WORK ORDER » Copy, from the data below, every line that has "panel" in it.

SUPPLIED RECORDS »
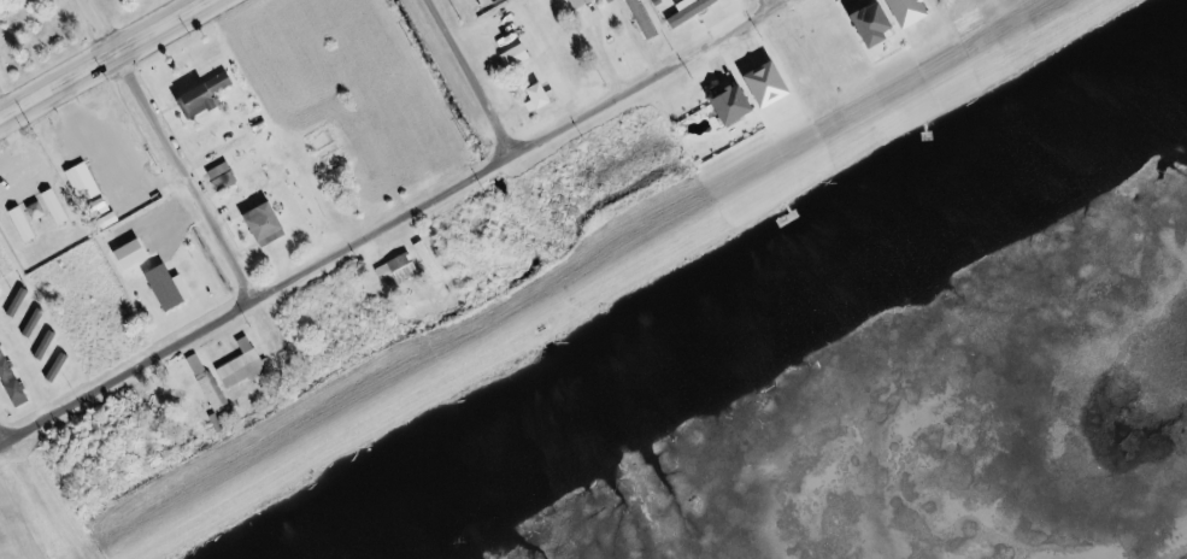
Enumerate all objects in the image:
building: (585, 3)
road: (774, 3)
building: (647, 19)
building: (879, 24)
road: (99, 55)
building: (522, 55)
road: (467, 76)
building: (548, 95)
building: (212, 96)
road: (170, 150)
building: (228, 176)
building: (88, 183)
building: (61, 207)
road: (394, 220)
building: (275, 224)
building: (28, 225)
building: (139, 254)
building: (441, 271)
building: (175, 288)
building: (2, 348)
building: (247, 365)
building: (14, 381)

* * *

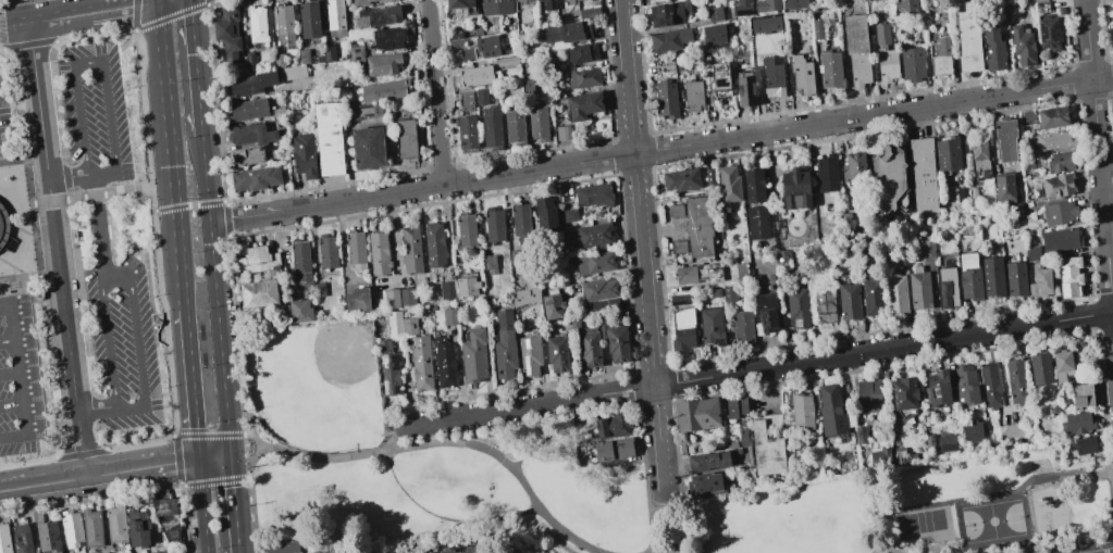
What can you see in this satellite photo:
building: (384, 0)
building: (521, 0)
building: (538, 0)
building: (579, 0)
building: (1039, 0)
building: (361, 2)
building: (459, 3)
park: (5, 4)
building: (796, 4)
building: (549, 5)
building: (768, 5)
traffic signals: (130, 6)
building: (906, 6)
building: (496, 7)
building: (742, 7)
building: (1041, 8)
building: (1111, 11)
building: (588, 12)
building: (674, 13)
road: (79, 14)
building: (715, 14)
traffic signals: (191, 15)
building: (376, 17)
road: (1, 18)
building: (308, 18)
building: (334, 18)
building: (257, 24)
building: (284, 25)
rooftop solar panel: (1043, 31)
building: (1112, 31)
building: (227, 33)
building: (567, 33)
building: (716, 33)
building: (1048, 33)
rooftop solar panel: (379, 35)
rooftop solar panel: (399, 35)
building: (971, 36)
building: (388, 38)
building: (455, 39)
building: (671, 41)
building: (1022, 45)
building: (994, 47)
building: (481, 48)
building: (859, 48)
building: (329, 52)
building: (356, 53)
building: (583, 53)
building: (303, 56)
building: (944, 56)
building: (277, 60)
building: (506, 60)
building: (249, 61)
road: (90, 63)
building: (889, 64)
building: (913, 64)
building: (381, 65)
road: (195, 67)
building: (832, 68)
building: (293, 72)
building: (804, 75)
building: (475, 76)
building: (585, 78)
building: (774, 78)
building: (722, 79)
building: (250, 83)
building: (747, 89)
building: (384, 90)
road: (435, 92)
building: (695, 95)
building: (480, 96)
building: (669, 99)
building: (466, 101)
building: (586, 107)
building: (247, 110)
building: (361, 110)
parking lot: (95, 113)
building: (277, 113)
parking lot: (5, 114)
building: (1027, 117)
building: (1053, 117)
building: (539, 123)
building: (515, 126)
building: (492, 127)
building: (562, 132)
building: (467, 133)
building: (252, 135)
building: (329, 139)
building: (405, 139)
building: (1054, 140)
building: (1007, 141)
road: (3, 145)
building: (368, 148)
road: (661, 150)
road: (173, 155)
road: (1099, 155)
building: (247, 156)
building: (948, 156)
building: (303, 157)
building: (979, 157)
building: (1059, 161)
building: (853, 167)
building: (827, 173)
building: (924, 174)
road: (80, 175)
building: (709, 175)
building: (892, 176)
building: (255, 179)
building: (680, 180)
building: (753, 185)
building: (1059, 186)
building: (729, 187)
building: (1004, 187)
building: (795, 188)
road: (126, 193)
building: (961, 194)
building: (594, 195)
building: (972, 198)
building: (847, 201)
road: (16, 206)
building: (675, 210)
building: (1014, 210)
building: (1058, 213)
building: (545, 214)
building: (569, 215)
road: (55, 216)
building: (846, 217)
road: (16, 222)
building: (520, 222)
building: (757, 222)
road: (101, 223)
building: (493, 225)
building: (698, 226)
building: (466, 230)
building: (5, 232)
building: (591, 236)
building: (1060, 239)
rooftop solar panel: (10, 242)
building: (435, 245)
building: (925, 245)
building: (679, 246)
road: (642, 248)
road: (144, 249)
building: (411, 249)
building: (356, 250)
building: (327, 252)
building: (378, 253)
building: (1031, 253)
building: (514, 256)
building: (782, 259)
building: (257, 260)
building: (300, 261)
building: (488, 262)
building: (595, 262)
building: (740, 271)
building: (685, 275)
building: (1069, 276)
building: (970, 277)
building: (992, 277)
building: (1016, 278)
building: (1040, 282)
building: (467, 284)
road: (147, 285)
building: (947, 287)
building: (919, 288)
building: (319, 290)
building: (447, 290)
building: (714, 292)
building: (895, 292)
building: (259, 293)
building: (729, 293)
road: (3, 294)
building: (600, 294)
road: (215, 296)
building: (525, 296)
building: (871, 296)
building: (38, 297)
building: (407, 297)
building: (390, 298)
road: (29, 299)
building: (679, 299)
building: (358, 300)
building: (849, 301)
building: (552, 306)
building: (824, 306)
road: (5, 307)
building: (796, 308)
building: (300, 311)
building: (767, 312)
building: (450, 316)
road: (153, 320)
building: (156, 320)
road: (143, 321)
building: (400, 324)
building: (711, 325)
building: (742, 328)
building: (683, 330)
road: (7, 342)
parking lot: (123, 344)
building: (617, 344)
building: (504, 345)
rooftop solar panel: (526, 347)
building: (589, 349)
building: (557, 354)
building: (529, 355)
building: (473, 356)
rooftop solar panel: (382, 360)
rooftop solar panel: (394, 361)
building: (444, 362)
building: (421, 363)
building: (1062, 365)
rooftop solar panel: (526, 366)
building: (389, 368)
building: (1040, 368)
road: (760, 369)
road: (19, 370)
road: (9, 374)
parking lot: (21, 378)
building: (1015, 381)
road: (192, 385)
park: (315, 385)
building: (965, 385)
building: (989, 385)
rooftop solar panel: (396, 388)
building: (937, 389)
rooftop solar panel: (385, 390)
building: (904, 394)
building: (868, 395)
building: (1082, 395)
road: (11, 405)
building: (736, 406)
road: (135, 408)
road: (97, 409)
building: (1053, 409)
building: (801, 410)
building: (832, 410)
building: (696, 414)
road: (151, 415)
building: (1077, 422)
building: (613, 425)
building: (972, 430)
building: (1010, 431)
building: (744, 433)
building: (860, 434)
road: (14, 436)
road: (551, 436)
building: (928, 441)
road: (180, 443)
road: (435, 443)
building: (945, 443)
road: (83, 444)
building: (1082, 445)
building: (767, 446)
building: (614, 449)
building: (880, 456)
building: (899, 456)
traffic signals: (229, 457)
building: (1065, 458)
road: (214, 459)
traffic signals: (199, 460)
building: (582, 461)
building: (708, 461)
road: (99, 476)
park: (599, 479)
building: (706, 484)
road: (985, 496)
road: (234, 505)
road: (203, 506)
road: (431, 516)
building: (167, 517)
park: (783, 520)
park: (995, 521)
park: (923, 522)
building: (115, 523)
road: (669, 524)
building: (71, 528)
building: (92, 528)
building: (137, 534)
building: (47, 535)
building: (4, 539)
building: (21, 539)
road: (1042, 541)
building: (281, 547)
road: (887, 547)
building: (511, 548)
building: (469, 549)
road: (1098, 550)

TASK RESPONSE »
rooftop solar panel: (1043, 31)
rooftop solar panel: (379, 35)
rooftop solar panel: (399, 35)
rooftop solar panel: (10, 242)
rooftop solar panel: (526, 347)
rooftop solar panel: (382, 360)
rooftop solar panel: (394, 361)
rooftop solar panel: (526, 366)
rooftop solar panel: (396, 388)
rooftop solar panel: (385, 390)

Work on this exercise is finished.